• Instructions for the task
In the listing below, find the line containing "The tort (niebieski) moved" and the line containing "The tort (brązowy) at [371 293] disappeared.". Repeat exactly those two lines and every line between them, nothing more.

• Task material

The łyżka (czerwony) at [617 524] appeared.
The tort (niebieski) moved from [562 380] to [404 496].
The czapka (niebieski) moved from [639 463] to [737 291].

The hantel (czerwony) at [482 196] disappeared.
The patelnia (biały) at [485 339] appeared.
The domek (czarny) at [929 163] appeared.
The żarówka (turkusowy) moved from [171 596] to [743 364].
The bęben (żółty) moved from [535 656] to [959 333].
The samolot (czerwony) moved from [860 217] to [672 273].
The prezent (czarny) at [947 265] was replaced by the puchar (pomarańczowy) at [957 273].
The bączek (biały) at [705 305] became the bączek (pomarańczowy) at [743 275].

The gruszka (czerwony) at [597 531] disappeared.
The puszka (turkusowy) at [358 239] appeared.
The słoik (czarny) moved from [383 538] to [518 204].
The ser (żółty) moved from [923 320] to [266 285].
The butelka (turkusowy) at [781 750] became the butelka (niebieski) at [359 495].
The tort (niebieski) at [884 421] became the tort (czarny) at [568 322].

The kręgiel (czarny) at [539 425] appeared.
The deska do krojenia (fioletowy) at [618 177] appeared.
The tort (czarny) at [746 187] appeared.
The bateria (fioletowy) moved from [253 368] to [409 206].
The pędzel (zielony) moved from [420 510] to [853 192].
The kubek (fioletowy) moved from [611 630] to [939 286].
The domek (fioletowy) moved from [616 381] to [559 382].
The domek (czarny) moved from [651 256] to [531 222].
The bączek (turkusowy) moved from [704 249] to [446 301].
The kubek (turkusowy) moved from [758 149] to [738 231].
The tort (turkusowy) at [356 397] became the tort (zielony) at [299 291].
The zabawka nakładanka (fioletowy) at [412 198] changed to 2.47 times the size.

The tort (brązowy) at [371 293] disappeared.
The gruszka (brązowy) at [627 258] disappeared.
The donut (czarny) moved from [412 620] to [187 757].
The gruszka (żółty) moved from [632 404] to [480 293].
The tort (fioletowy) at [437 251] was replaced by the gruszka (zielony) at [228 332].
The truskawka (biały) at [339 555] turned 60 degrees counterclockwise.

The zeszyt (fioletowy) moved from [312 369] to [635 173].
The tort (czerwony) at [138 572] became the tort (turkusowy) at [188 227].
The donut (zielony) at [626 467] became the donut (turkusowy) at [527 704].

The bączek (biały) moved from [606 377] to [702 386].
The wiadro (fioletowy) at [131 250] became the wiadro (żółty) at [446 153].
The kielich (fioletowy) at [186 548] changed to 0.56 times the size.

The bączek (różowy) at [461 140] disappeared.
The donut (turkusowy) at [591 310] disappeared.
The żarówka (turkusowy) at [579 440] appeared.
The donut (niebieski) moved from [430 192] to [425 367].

• Task result
The tort (niebieski) moved from [562 380] to [404 496].
The czapka (niebieski) moved from [639 463] to [737 291].

The hantel (czerwony) at [482 196] disappeared.
The patelnia (biały) at [485 339] appeared.
The domek (czarny) at [929 163] appeared.
The żarówka (turkusowy) moved from [171 596] to [743 364].
The bęben (żółty) moved from [535 656] to [959 333].
The samolot (czerwony) moved from [860 217] to [672 273].
The prezent (czarny) at [947 265] was replaced by the puchar (pomarańczowy) at [957 273].
The bączek (biały) at [705 305] became the bączek (pomarańczowy) at [743 275].

The gruszka (czerwony) at [597 531] disappeared.
The puszka (turkusowy) at [358 239] appeared.
The słoik (czarny) moved from [383 538] to [518 204].
The ser (żółty) moved from [923 320] to [266 285].
The butelka (turkusowy) at [781 750] became the butelka (niebieski) at [359 495].
The tort (niebieski) at [884 421] became the tort (czarny) at [568 322].

The kręgiel (czarny) at [539 425] appeared.
The deska do krojenia (fioletowy) at [618 177] appeared.
The tort (czarny) at [746 187] appeared.
The bateria (fioletowy) moved from [253 368] to [409 206].
The pędzel (zielony) moved from [420 510] to [853 192].
The kubek (fioletowy) moved from [611 630] to [939 286].
The domek (fioletowy) moved from [616 381] to [559 382].
The domek (czarny) moved from [651 256] to [531 222].
The bączek (turkusowy) moved from [704 249] to [446 301].
The kubek (turkusowy) moved from [758 149] to [738 231].
The tort (turkusowy) at [356 397] became the tort (zielony) at [299 291].
The zabawka nakładanka (fioletowy) at [412 198] changed to 2.47 times the size.

The tort (brązowy) at [371 293] disappeared.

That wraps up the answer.